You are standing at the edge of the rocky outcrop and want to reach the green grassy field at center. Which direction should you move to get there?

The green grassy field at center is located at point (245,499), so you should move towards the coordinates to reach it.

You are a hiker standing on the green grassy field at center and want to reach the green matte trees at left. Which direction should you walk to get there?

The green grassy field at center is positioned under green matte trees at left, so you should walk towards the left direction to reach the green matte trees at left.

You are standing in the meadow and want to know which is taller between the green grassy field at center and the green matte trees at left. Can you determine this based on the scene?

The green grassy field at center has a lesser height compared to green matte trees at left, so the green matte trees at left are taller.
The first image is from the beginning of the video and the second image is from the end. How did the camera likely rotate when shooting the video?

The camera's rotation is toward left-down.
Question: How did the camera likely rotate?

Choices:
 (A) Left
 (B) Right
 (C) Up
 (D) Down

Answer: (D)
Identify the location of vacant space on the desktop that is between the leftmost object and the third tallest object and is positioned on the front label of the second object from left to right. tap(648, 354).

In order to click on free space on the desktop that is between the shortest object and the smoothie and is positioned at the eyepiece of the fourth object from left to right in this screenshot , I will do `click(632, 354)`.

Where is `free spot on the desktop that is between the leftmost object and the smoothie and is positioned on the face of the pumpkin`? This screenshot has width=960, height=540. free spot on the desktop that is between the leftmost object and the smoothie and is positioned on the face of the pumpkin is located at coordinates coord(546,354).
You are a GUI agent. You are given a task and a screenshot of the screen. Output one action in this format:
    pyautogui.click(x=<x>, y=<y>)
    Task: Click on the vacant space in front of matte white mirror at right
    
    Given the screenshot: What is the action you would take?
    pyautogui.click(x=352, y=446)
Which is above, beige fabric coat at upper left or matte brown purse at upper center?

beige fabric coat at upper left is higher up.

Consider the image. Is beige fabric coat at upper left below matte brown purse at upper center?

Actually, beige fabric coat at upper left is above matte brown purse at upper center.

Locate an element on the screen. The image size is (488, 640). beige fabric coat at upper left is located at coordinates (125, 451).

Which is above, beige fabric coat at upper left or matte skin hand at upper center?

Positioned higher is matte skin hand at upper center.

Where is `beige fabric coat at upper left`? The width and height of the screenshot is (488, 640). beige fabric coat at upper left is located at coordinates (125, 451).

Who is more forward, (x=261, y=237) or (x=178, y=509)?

### Problem:
Update the listing above by changing every occurrence of "matte brown purse" to "black leather handbag", keeping all other text intact.

### Exercise answer:
You are standing at the edge of the rocky outcrop and want to reach the green grassy field at center. Which direction should you move to get there?

The green grassy field at center is located at point (245,499), so you should move towards the coordinates to reach it.

You are a hiker standing on the green grassy field at center and want to reach the green matte trees at left. Which direction should you walk to get there?

The green grassy field at center is positioned under green matte trees at left, so you should walk towards the left direction to reach the green matte trees at left.

You are standing in the meadow and want to know which is taller between the green grassy field at center and the green matte trees at left. Can you determine this based on the scene?

The green grassy field at center has a lesser height compared to green matte trees at left, so the green matte trees at left are taller.
The first image is from the beginning of the video and the second image is from the end. How did the camera likely rotate when shooting the video?

The camera's rotation is toward left-down.
Question: How did the camera likely rotate?

Choices:
 (A) Left
 (B) Right
 (C) Up
 (D) Down

Answer: (D)
Identify the location of vacant space on the desktop that is between the leftmost object and the third tallest object and is positioned on the front label of the second object from left to right. tap(648, 354).

In order to click on free space on the desktop that is between the shortest object and the smoothie and is positioned at the eyepiece of the fourth object from left to right in this screenshot , I will do `click(632, 354)`.

Where is `free spot on the desktop that is between the leftmost object and the smoothie and is positioned on the face of the pumpkin`? This screenshot has width=960, height=540. free spot on the desktop that is between the leftmost object and the smoothie and is positioned on the face of the pumpkin is located at coordinates coord(546,354).
You are a GUI agent. You are given a task and a screenshot of the screen. Output one action in this format:
    pyautogui.click(x=<x>, y=<y>)
    Task: Click on the vacant space in front of matte white mirror at right
    
    Given the screenshot: What is the action you would take?
    pyautogui.click(x=352, y=446)
Which is above, beige fabric coat at upper left or black leather handbag at upper center?

beige fabric coat at upper left is higher up.

Consider the image. Is beige fabric coat at upper left below black leather handbag at upper center?

Actually, beige fabric coat at upper left is above black leather handbag at upper center.

Locate an element on the screen. The image size is (488, 640). beige fabric coat at upper left is located at coordinates (125, 451).

Which is above, beige fabric coat at upper left or matte skin hand at upper center?

Positioned higher is matte skin hand at upper center.

Where is `beige fabric coat at upper left`? The width and height of the screenshot is (488, 640). beige fabric coat at upper left is located at coordinates (125, 451).

Who is more forward, (x=261, y=237) or (x=178, y=509)?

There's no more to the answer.